### DATA FOR ANALYSIS

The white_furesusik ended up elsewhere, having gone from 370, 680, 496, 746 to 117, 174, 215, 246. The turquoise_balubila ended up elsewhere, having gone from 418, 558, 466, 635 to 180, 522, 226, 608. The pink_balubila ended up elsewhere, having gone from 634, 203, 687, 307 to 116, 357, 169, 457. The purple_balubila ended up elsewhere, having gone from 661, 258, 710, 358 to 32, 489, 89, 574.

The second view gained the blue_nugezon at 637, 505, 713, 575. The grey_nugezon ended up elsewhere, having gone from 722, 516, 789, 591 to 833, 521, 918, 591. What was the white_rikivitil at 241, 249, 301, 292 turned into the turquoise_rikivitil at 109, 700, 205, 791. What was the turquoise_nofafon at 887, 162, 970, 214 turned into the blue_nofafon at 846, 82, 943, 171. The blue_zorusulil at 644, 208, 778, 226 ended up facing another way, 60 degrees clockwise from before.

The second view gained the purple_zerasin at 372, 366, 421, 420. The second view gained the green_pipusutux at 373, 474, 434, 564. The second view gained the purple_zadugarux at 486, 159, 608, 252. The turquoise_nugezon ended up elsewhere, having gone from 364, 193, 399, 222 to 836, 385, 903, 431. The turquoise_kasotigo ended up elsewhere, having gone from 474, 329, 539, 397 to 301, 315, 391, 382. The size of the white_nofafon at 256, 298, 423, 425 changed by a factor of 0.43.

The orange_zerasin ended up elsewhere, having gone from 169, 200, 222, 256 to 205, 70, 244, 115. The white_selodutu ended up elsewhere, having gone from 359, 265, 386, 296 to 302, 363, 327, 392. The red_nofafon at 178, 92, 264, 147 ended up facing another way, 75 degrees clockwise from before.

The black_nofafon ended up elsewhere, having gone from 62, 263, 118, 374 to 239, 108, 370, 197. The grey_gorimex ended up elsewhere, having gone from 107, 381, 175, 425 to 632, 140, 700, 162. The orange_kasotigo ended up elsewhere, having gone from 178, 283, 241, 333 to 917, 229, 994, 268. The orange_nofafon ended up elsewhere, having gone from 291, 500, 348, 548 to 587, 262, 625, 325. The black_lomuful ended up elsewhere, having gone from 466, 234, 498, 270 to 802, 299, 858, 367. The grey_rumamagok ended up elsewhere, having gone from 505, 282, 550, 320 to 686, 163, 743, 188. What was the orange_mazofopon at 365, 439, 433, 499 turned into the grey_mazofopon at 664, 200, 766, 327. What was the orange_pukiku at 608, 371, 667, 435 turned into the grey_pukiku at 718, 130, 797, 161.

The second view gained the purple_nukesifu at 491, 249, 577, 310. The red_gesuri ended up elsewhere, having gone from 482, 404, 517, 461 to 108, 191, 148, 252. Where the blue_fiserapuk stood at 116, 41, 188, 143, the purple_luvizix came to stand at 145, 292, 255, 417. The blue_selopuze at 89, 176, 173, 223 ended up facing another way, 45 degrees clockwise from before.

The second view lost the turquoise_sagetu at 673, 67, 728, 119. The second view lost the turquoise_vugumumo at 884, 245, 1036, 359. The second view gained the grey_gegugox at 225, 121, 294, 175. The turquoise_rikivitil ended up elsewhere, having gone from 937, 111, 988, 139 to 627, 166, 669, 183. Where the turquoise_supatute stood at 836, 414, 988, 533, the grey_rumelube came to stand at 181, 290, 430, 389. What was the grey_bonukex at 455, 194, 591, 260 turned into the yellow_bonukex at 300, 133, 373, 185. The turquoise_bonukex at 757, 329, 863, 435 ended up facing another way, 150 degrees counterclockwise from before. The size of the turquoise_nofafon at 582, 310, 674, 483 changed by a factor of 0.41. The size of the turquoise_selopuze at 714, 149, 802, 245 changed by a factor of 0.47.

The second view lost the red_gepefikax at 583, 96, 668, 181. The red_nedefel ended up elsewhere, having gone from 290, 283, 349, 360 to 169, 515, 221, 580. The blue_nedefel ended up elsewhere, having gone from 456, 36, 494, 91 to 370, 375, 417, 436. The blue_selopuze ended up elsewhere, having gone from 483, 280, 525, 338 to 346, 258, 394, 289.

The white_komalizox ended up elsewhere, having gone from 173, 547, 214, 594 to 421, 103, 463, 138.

### WHAT YOU WILL DO
Exactly as they appear above, return all of the records.

### COMPLETED TASK
The white_furesusik ended up elsewhere, having gone from 370, 680, 496, 746 to 117, 174, 215, 246. The turquoise_balubila ended up elsewhere, having gone from 418, 558, 466, 635 to 180, 522, 226, 608. The pink_balubila ended up elsewhere, having gone from 634, 203, 687, 307 to 116, 357, 169, 457. The purple_balubila ended up elsewhere, having gone from 661, 258, 710, 358 to 32, 489, 89, 574.

The second view gained the blue_nugezon at 637, 505, 713, 575. The grey_nugezon ended up elsewhere, having gone from 722, 516, 789, 591 to 833, 521, 918, 591. What was the white_rikivitil at 241, 249, 301, 292 turned into the turquoise_rikivitil at 109, 700, 205, 791. What was the turquoise_nofafon at 887, 162, 970, 214 turned into the blue_nofafon at 846, 82, 943, 171. The blue_zorusulil at 644, 208, 778, 226 ended up facing another way, 60 degrees clockwise from before.

The second view gained the purple_zerasin at 372, 366, 421, 420. The second view gained the green_pipusutux at 373, 474, 434, 564. The second view gained the purple_zadugarux at 486, 159, 608, 252. The turquoise_nugezon ended up elsewhere, having gone from 364, 193, 399, 222 to 836, 385, 903, 431. The turquoise_kasotigo ended up elsewhere, having gone from 474, 329, 539, 397 to 301, 315, 391, 382. The size of the white_nofafon at 256, 298, 423, 425 changed by a factor of 0.43.

The orange_zerasin ended up elsewhere, having gone from 169, 200, 222, 256 to 205, 70, 244, 115. The white_selodutu ended up elsewhere, having gone from 359, 265, 386, 296 to 302, 363, 327, 392. The red_nofafon at 178, 92, 264, 147 ended up facing another way, 75 degrees clockwise from before.

The black_nofafon ended up elsewhere, having gone from 62, 263, 118, 374 to 239, 108, 370, 197. The grey_gorimex ended up elsewhere, having gone from 107, 381, 175, 425 to 632, 140, 700, 162. The orange_kasotigo ended up elsewhere, having gone from 178, 283, 241, 333 to 917, 229, 994, 268. The orange_nofafon ended up elsewhere, having gone from 291, 500, 348, 548 to 587, 262, 625, 325. The black_lomuful ended up elsewhere, having gone from 466, 234, 498, 270 to 802, 299, 858, 367. The grey_rumamagok ended up elsewhere, having gone from 505, 282, 550, 320 to 686, 163, 743, 188. What was the orange_mazofopon at 365, 439, 433, 499 turned into the grey_mazofopon at 664, 200, 766, 327. What was the orange_pukiku at 608, 371, 667, 435 turned into the grey_pukiku at 718, 130, 797, 161.

The second view gained the purple_nukesifu at 491, 249, 577, 310. The red_gesuri ended up elsewhere, having gone from 482, 404, 517, 461 to 108, 191, 148, 252. Where the blue_fiserapuk stood at 116, 41, 188, 143, the purple_luvizix came to stand at 145, 292, 255, 417. The blue_selopuze at 89, 176, 173, 223 ended up facing another way, 45 degrees clockwise from before.

The second view lost the turquoise_sagetu at 673, 67, 728, 119. The second view lost the turquoise_vugumumo at 884, 245, 1036, 359. The second view gained the grey_gegugox at 225, 121, 294, 175. The turquoise_rikivitil ended up elsewhere, having gone from 937, 111, 988, 139 to 627, 166, 669, 183. Where the turquoise_supatute stood at 836, 414, 988, 533, the grey_rumelube came to stand at 181, 290, 430, 389. What was the grey_bonukex at 455, 194, 591, 260 turned into the yellow_bonukex at 300, 133, 373, 185. The turquoise_bonukex at 757, 329, 863, 435 ended up facing another way, 150 degrees counterclockwise from before. The size of the turquoise_nofafon at 582, 310, 674, 483 changed by a factor of 0.41. The size of the turquoise_selopuze at 714, 149, 802, 245 changed by a factor of 0.47.

The second view lost the red_gepefikax at 583, 96, 668, 181. The red_nedefel ended up elsewhere, having gone from 290, 283, 349, 360 to 169, 515, 221, 580. The blue_nedefel ended up elsewhere, having gone from 456, 36, 494, 91 to 370, 375, 417, 436. The blue_selopuze ended up elsewhere, having gone from 483, 280, 525, 338 to 346, 258, 394, 289.

The white_komalizox ended up elsewhere, having gone from 173, 547, 214, 594 to 421, 103, 463, 138.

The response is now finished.